Task goal> Every single entry below should be reproduced verbatim.

Scene change data
-=-=-

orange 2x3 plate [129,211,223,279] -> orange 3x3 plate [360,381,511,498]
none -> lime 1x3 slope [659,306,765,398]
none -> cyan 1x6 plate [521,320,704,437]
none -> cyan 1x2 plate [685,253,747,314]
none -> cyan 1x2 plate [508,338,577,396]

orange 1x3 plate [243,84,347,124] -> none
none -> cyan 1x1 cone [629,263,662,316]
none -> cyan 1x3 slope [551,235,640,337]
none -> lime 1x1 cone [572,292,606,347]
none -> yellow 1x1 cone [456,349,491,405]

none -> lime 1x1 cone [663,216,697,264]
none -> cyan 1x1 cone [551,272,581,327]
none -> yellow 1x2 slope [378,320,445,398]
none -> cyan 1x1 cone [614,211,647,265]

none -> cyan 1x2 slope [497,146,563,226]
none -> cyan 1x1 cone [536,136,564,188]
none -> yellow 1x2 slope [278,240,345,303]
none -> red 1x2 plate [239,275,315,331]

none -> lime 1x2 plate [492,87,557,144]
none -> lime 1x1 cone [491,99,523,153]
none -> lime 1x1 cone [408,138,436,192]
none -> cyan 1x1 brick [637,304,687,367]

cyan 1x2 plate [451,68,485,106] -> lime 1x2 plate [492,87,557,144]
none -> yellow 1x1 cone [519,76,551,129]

-=-=-

Result of the task>
orange 2x3 plate [129,211,223,279] -> orange 3x3 plate [360,381,511,498]
none -> lime 1x3 slope [659,306,765,398]
none -> cyan 1x6 plate [521,320,704,437]
none -> cyan 1x2 plate [685,253,747,314]
none -> cyan 1x2 plate [508,338,577,396]

orange 1x3 plate [243,84,347,124] -> none
none -> cyan 1x1 cone [629,263,662,316]
none -> cyan 1x3 slope [551,235,640,337]
none -> lime 1x1 cone [572,292,606,347]
none -> yellow 1x1 cone [456,349,491,405]

none -> lime 1x1 cone [663,216,697,264]
none -> cyan 1x1 cone [551,272,581,327]
none -> yellow 1x2 slope [378,320,445,398]
none -> cyan 1x1 cone [614,211,647,265]

none -> cyan 1x2 slope [497,146,563,226]
none -> cyan 1x1 cone [536,136,564,188]
none -> yellow 1x2 slope [278,240,345,303]
none -> red 1x2 plate [239,275,315,331]

none -> lime 1x2 plate [492,87,557,144]
none -> lime 1x1 cone [491,99,523,153]
none -> lime 1x1 cone [408,138,436,192]
none -> cyan 1x1 brick [637,304,687,367]

cyan 1x2 plate [451,68,485,106] -> lime 1x2 plate [492,87,557,144]
none -> yellow 1x1 cone [519,76,551,129]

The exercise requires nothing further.